## [DESCRIPTION OF THE TASK]
Reprint each record exactly. Pictures are not reprinted.

## [DATA TO EXAMINE]
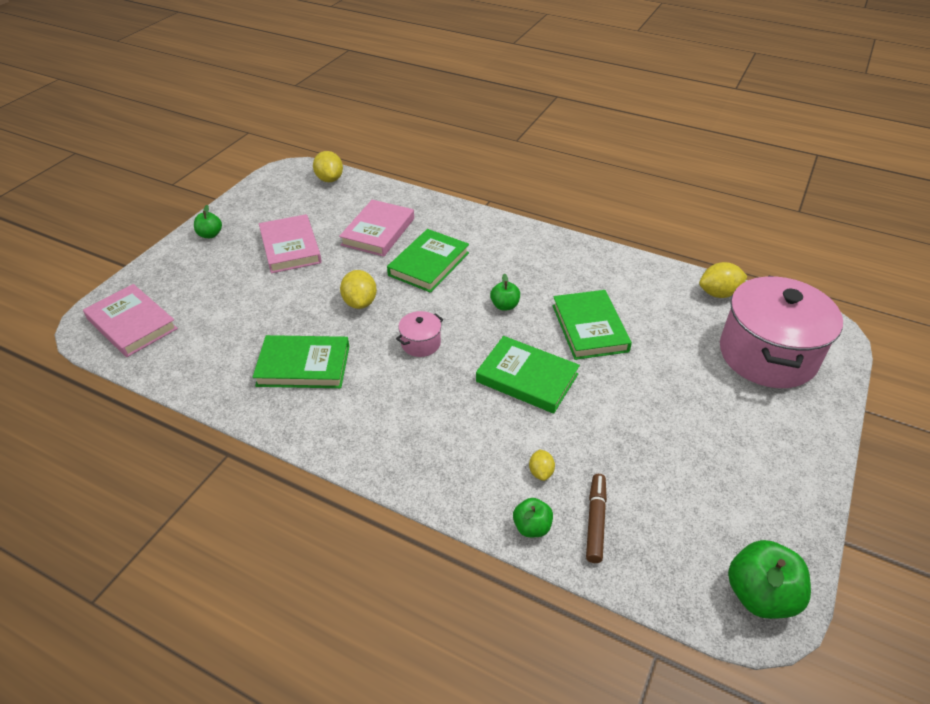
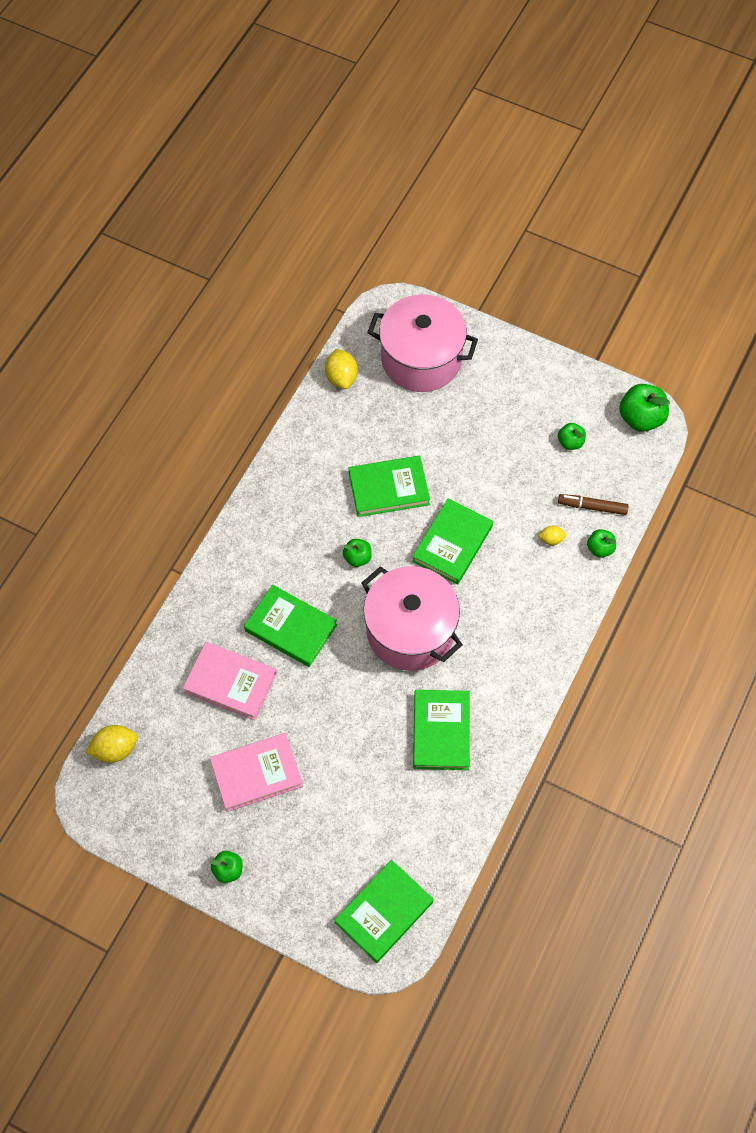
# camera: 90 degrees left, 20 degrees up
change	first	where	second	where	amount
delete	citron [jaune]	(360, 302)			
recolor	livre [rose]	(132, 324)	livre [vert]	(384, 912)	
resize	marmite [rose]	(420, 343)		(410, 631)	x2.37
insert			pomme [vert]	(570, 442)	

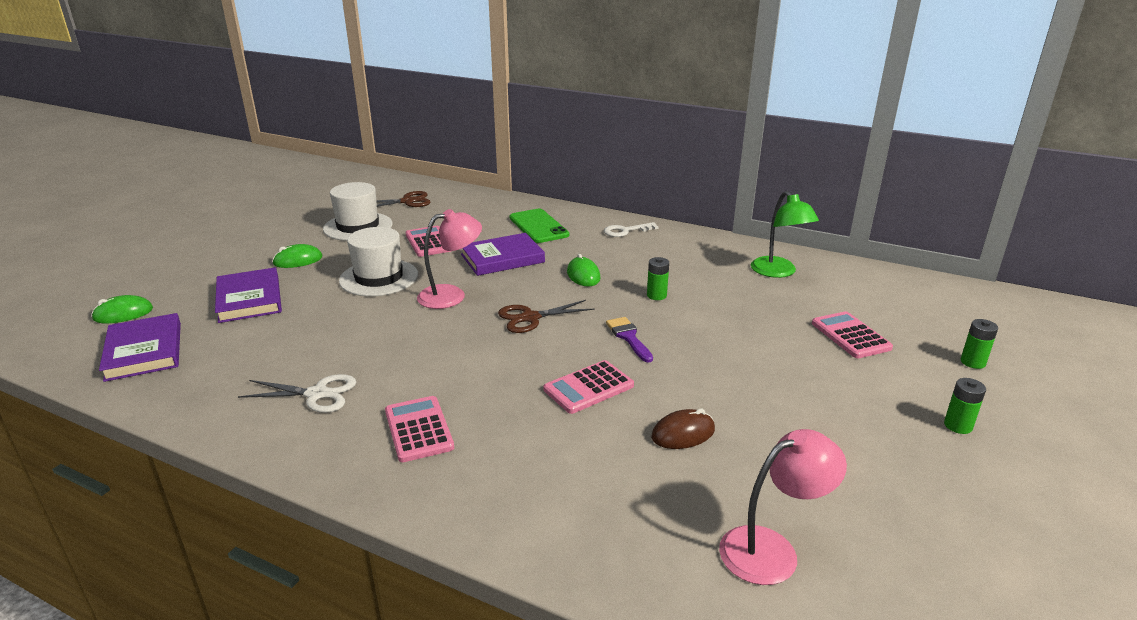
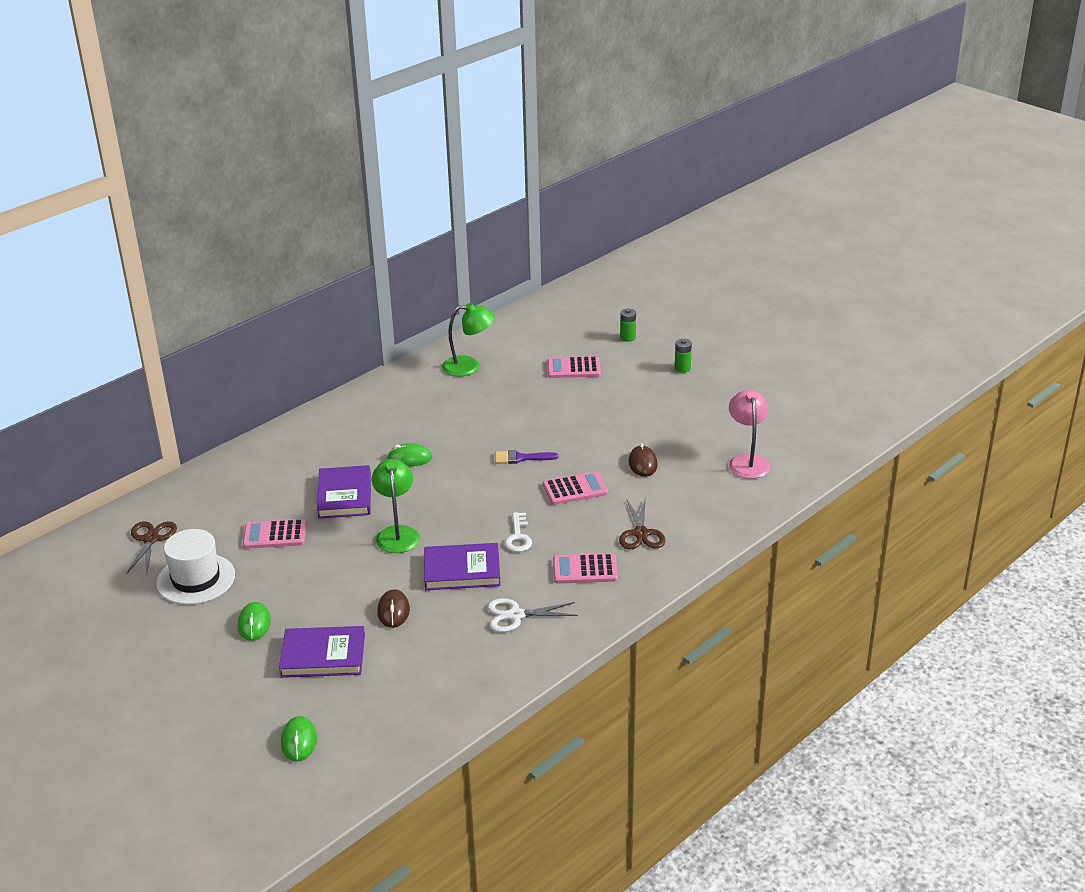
# camera: 70 degrees left, 5 degrees up
change	first	where	second	where	amount
recolor	lampe [rose]	(451, 295)	lampe [vert]	(397, 533)	
delete	téléphone [vert]	(538, 226)			
move	clé [blanc]	(625, 231)		(518, 537)	
delete	chapeau [blanc]	(379, 278)			
delete	pile [vert]	(656, 295)			
move	ciseaux [marron]	(530, 318)		(640, 534)	
move	livre [violet]	(144, 351)		(462, 570)	
rotate	calculatrice [rose]	(588, 388)		(575, 489)	90 degrees counterclockwise
rotate	ciseaux [blanc]	(317, 394)		(515, 615)	120 degrees counterclockwise
insert			souris [marron]	(393, 611)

## [FINISHED TASK]
# camera: 90 degrees left, 20 degrees up
change	first	where	second	where	amount
delete	citron [jaune]	(360, 302)			
recolor	livre [rose]	(132, 324)	livre [vert]	(384, 912)	
resize	marmite [rose]	(420, 343)		(410, 631)	x2.37
insert			pomme [vert]	(570, 442)	

# camera: 70 degrees left, 5 degrees up
change	first	where	second	where	amount
recolor	lampe [rose]	(451, 295)	lampe [vert]	(397, 533)	
delete	téléphone [vert]	(538, 226)			
move	clé [blanc]	(625, 231)		(518, 537)	
delete	chapeau [blanc]	(379, 278)			
delete	pile [vert]	(656, 295)			
move	ciseaux [marron]	(530, 318)		(640, 534)	
move	livre [violet]	(144, 351)		(462, 570)	
rotate	calculatrice [rose]	(588, 388)		(575, 489)	90 degrees counterclockwise
rotate	ciseaux [blanc]	(317, 394)		(515, 615)	120 degrees counterclockwise
insert			souris [marron]	(393, 611)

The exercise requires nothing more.